● **Dataset records**
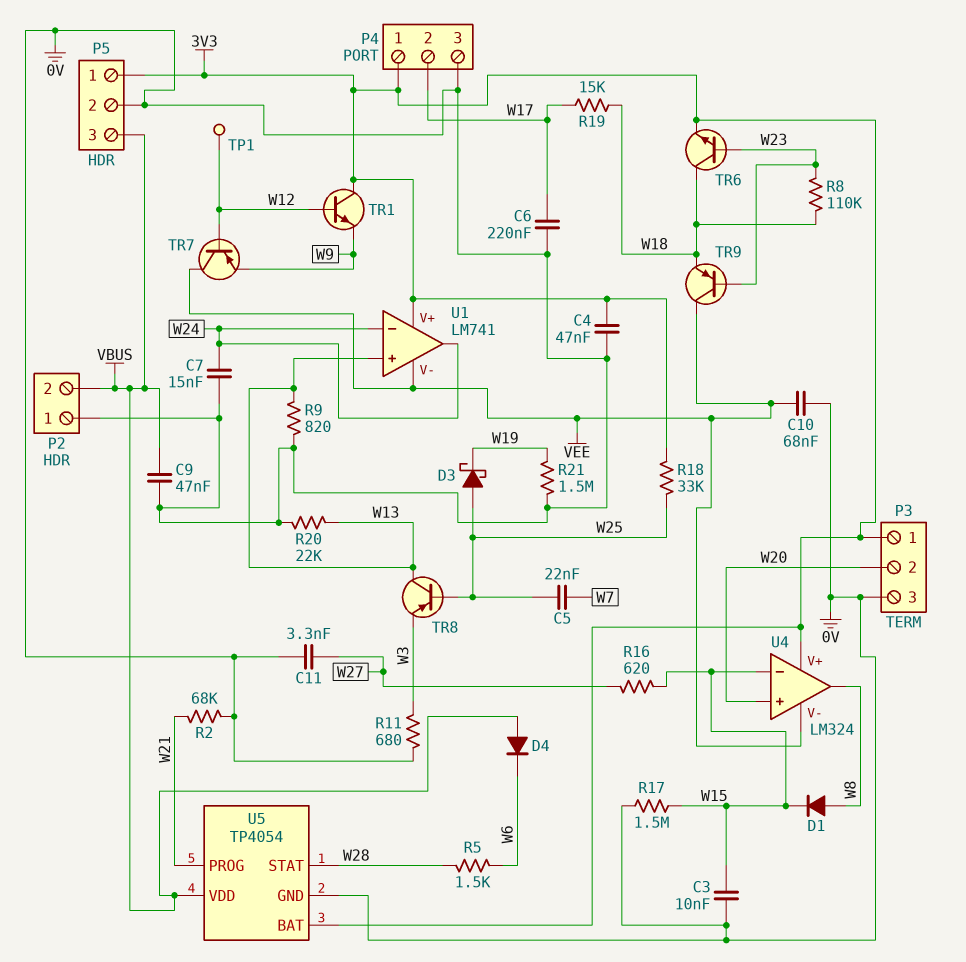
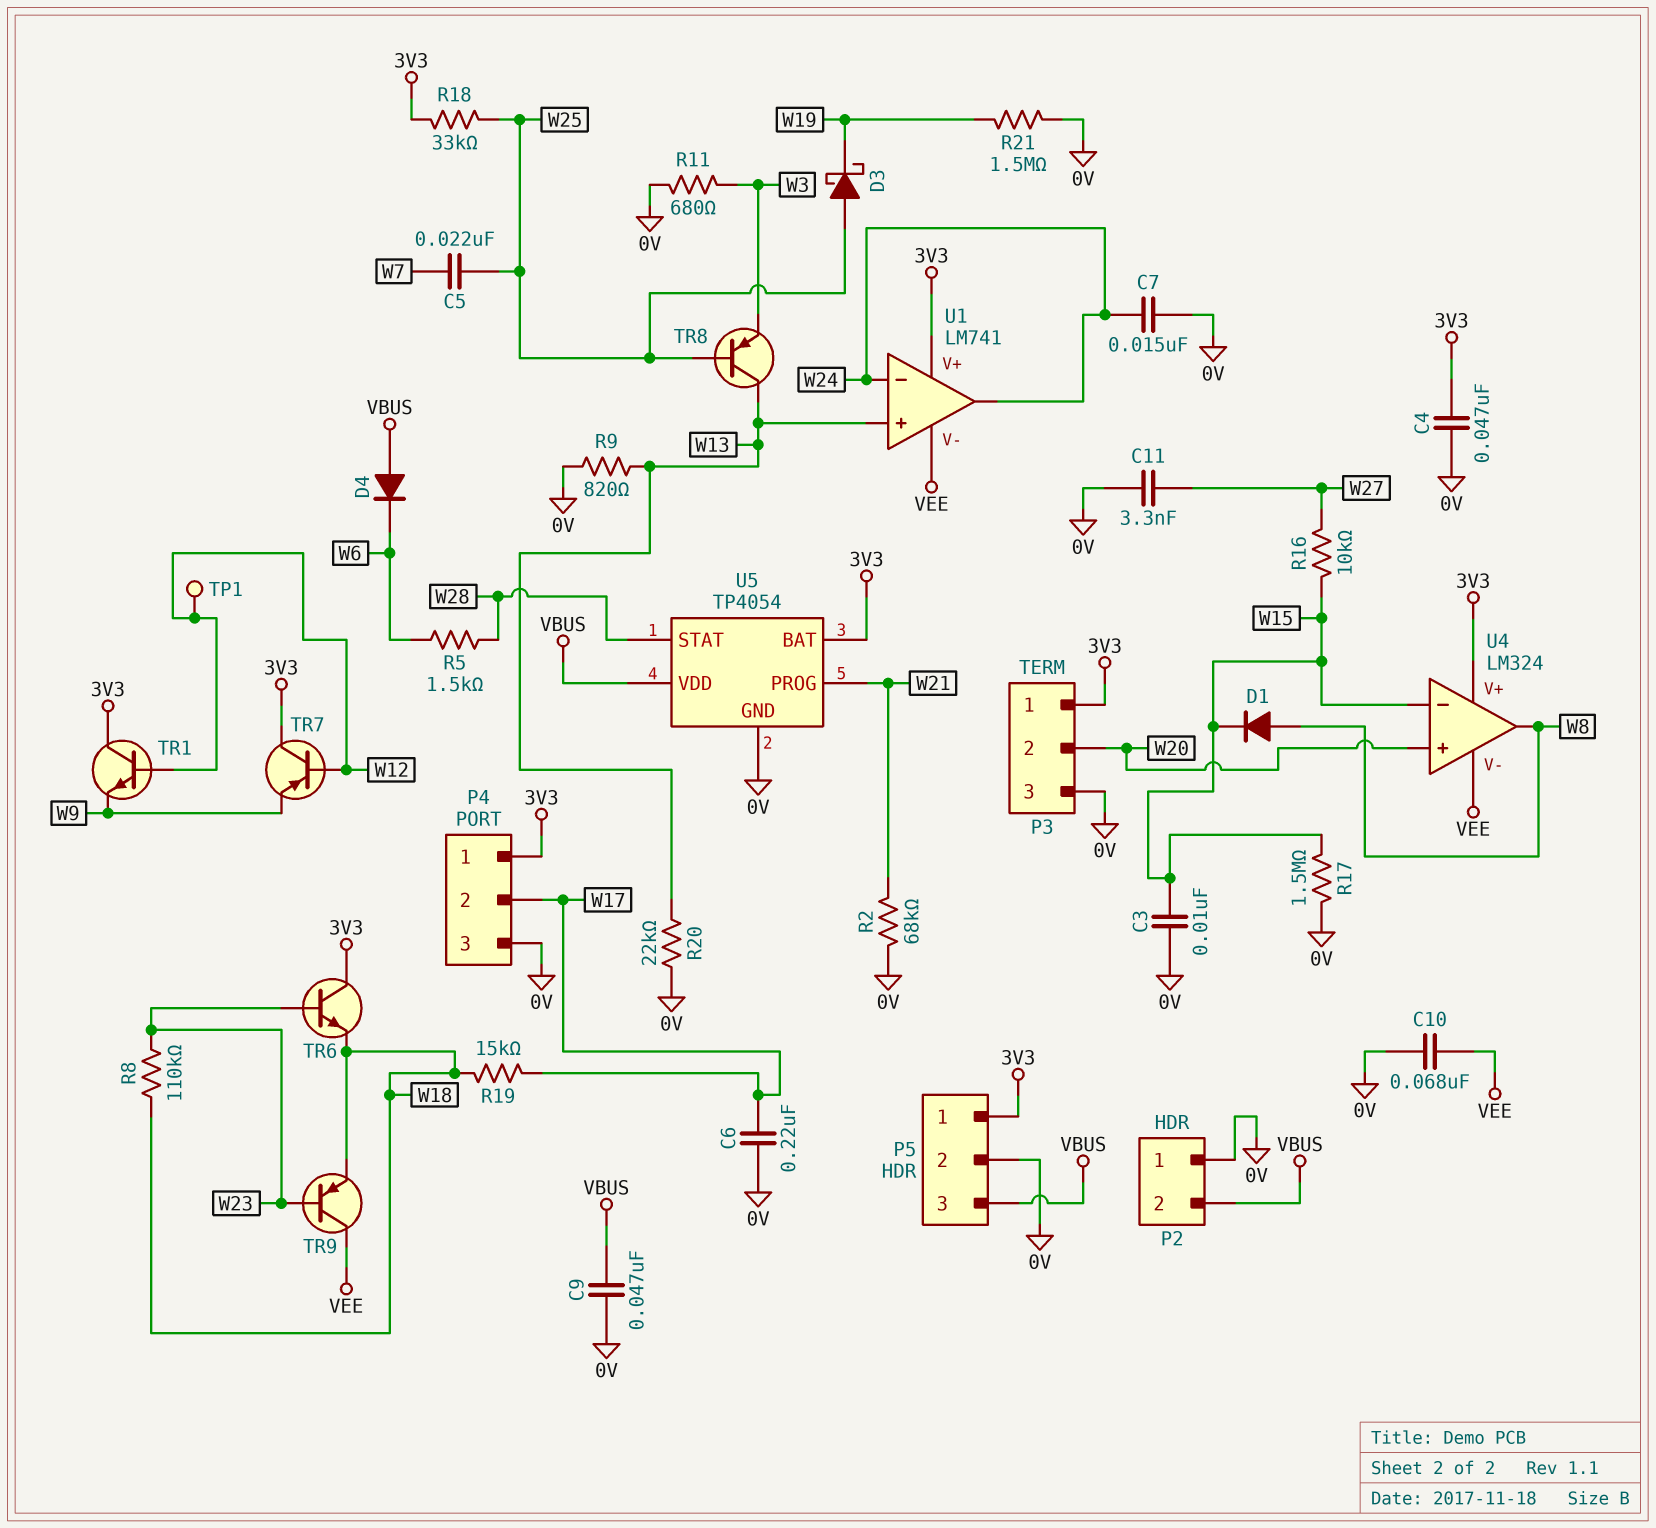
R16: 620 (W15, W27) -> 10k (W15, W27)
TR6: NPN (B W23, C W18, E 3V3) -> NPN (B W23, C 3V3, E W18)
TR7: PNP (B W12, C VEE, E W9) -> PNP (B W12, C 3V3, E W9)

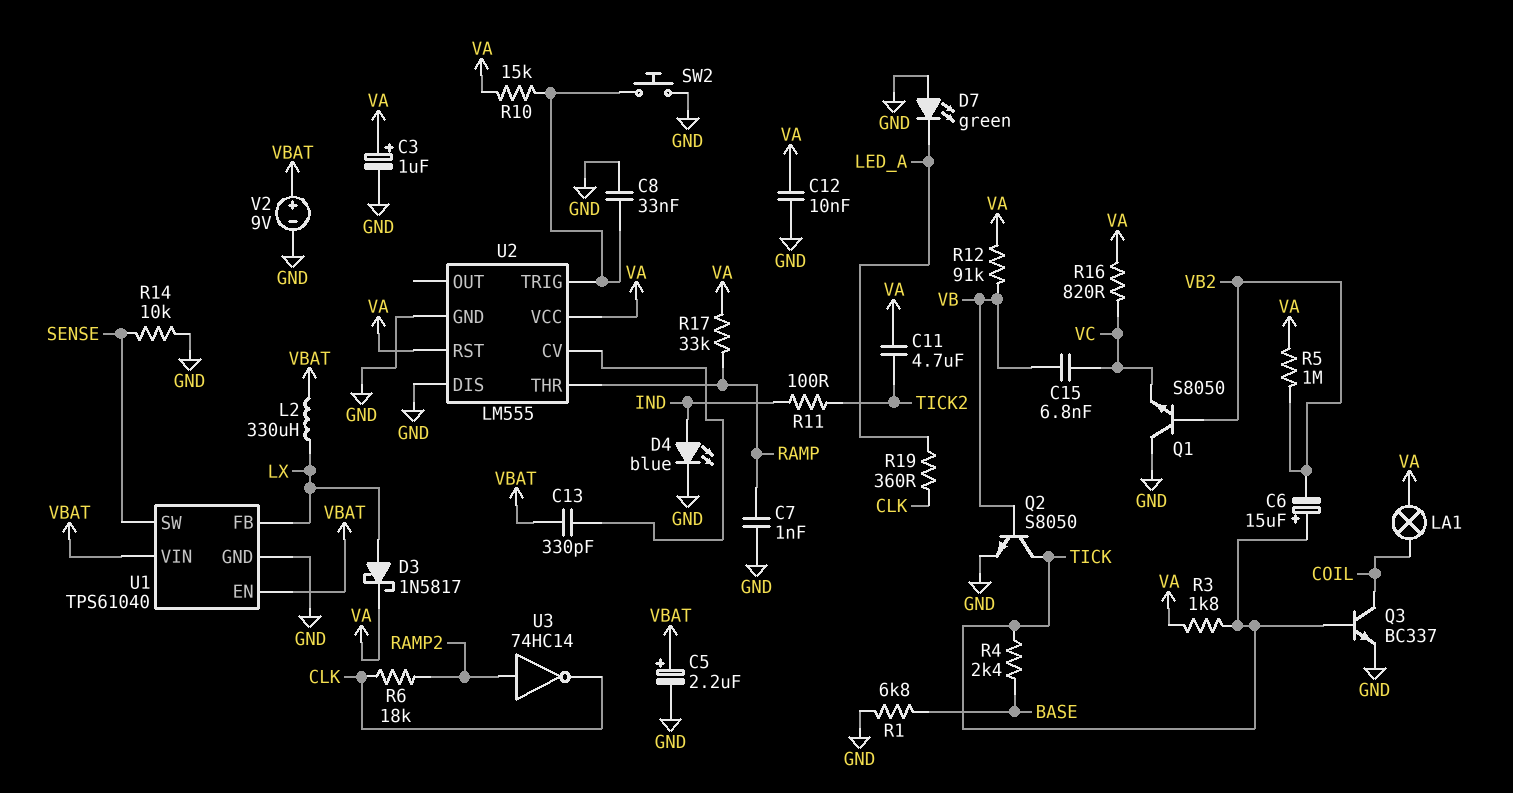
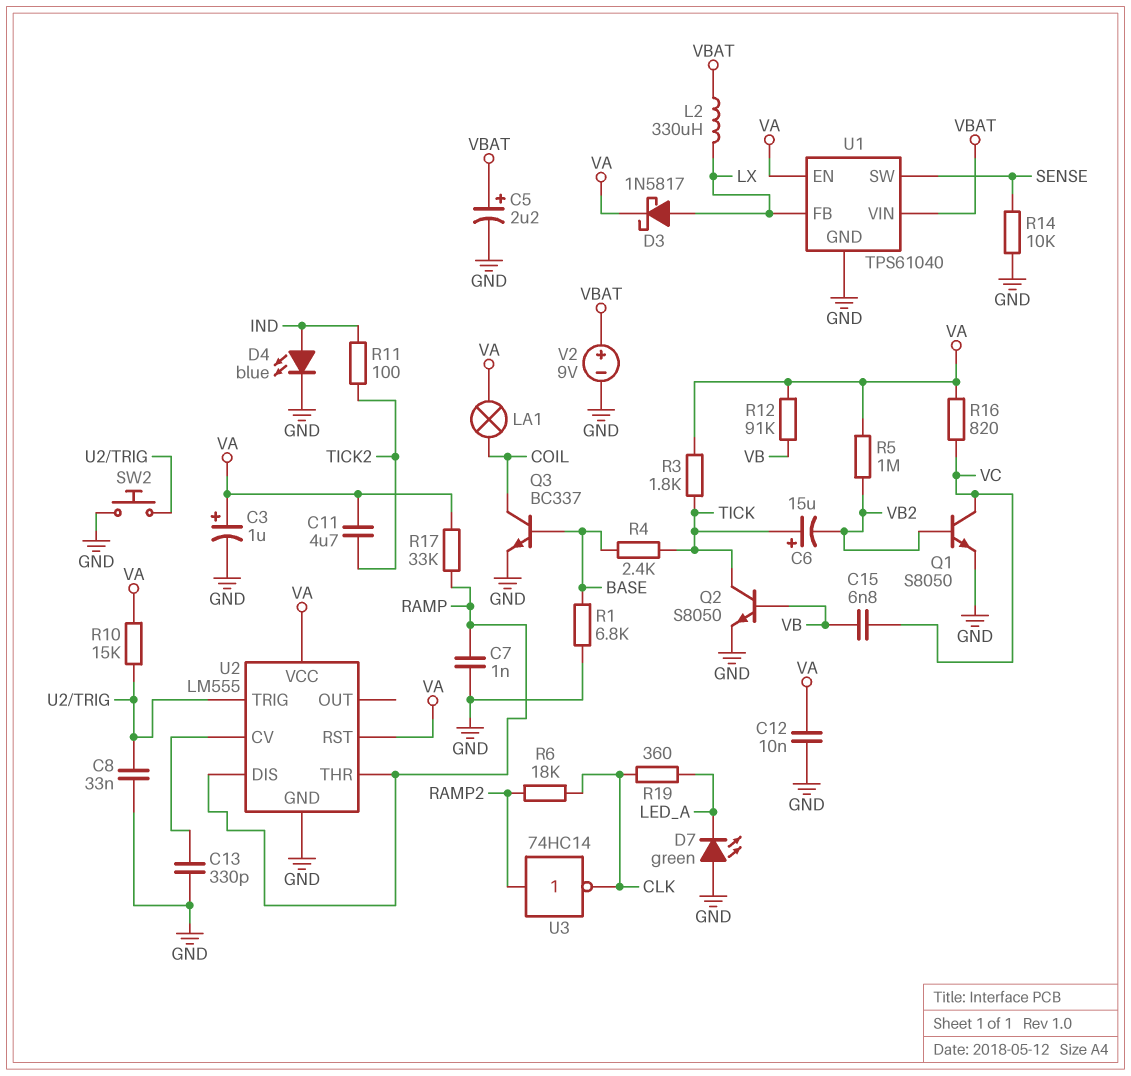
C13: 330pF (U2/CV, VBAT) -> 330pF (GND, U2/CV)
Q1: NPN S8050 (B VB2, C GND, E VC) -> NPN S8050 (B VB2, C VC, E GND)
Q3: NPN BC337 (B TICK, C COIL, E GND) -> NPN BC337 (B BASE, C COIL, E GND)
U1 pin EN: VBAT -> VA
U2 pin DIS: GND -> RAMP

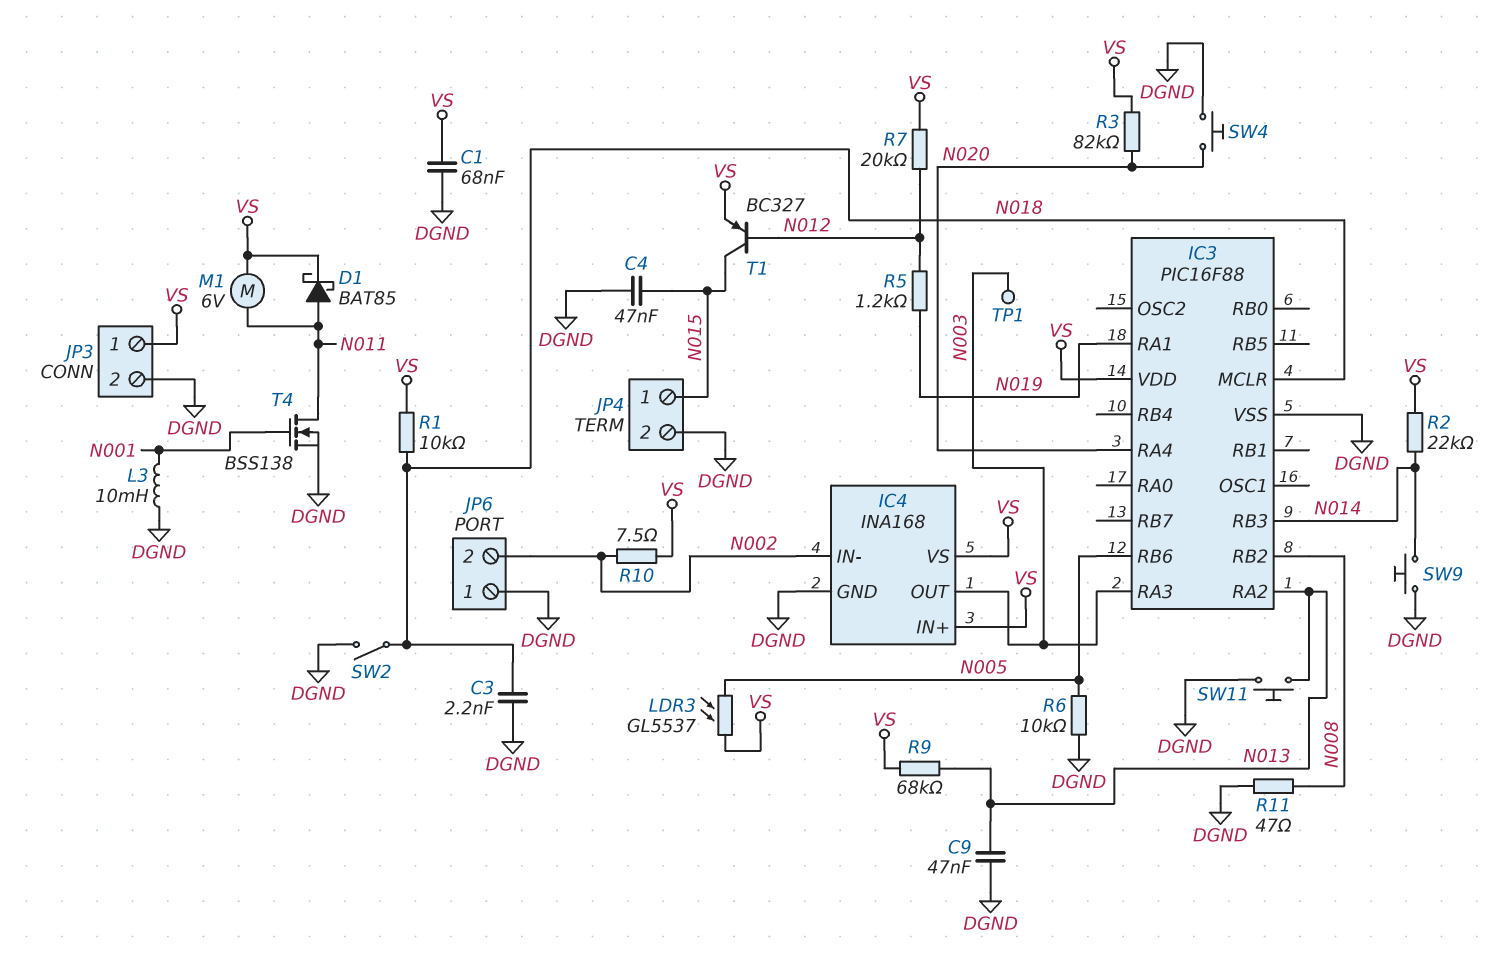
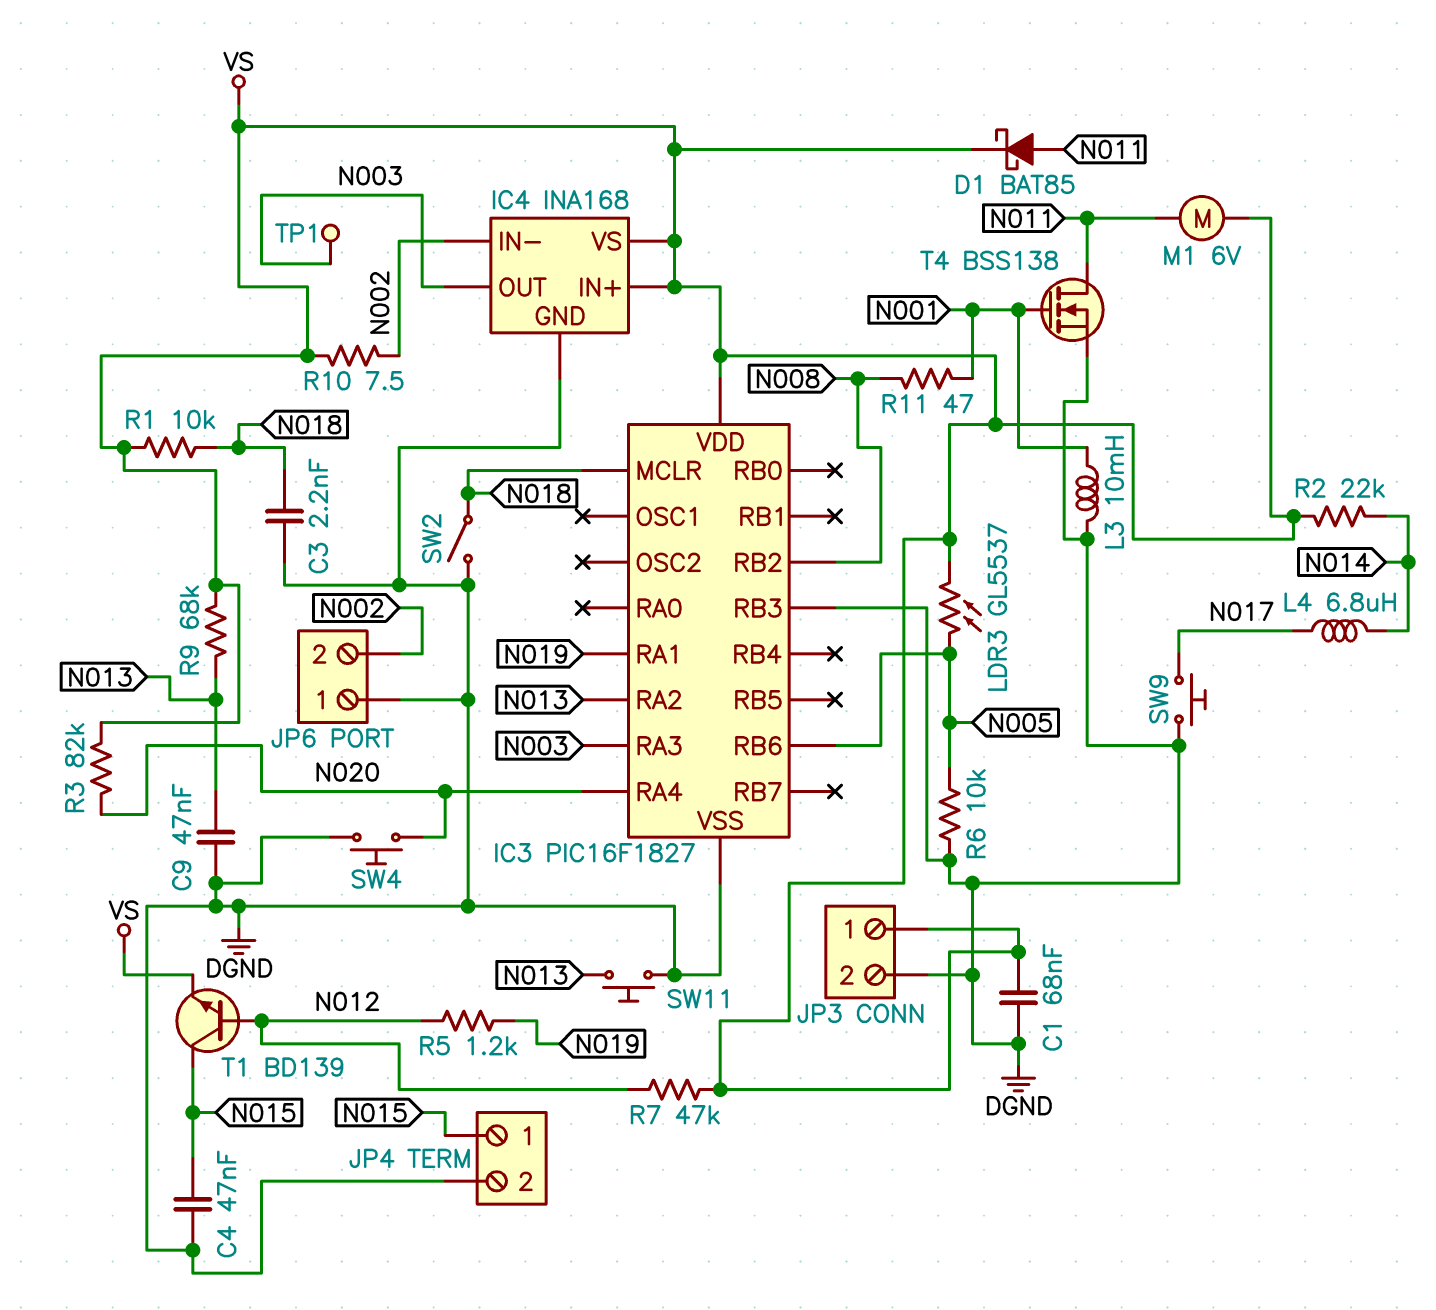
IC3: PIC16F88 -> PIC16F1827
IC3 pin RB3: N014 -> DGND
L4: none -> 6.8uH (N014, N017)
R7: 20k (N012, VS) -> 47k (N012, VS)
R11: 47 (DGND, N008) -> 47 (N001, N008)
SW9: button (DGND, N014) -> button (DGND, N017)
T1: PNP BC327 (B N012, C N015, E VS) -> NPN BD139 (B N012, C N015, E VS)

● **Task to complete**
The expected answer holds each line from the listing above where the string "VBAT" is present.

● **Output**
C13: 330pF (U2/CV, VBAT) -> 330pF (GND, U2/CV)
U1 pin EN: VBAT -> VA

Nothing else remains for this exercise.